Copy out, from the data below, each line in which the word "VRAW" occurs.

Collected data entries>

──────

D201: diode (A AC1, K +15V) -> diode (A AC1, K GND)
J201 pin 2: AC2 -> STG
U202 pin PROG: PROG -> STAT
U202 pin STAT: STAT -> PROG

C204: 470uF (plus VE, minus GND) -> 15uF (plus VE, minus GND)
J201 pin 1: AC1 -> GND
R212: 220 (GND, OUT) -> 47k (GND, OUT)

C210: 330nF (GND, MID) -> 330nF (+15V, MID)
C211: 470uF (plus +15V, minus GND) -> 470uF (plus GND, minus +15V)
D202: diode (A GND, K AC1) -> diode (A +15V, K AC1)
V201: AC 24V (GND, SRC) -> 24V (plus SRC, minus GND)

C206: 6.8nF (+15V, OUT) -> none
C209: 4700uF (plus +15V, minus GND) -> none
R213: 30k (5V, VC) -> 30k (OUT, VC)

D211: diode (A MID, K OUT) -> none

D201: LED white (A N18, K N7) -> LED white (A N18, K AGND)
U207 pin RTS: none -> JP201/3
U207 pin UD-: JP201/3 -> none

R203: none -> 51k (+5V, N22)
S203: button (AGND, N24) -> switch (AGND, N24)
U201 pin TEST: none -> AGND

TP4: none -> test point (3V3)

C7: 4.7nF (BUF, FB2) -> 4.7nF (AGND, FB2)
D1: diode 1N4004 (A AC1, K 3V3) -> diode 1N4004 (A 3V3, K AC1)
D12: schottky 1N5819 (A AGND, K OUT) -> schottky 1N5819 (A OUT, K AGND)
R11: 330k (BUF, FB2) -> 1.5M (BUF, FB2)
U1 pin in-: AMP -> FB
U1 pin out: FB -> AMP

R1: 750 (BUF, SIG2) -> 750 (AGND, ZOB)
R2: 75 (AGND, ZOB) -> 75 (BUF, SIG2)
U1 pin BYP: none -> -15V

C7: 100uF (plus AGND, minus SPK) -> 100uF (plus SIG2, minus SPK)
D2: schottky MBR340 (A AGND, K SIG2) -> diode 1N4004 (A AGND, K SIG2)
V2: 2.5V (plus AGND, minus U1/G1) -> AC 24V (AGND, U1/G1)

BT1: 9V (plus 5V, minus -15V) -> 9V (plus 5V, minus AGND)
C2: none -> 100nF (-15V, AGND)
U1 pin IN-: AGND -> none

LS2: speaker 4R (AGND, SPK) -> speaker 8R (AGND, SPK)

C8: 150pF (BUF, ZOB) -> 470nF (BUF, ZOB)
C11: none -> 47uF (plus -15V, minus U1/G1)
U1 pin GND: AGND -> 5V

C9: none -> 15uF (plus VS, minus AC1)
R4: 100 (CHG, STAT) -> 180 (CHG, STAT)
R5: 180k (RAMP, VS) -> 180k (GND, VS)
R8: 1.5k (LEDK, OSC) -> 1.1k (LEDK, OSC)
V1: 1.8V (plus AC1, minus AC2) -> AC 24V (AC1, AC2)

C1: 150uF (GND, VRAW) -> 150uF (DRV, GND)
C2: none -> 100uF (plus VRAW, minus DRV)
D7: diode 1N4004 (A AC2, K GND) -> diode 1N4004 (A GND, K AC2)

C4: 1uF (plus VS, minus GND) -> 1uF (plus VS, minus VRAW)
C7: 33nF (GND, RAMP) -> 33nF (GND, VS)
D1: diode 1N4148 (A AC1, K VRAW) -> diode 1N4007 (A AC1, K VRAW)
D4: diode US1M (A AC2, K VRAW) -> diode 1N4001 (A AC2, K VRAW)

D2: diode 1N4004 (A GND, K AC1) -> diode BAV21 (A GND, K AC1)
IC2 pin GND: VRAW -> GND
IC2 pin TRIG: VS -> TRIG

──────

Reply to the exercise>
C1: 150uF (GND, VRAW) -> 150uF (DRV, GND)
C2: none -> 100uF (plus VRAW, minus DRV)
C4: 1uF (plus VS, minus GND) -> 1uF (plus VS, minus VRAW)
D1: diode 1N4148 (A AC1, K VRAW) -> diode 1N4007 (A AC1, K VRAW)
D4: diode US1M (A AC2, K VRAW) -> diode 1N4001 (A AC2, K VRAW)
IC2 pin GND: VRAW -> GND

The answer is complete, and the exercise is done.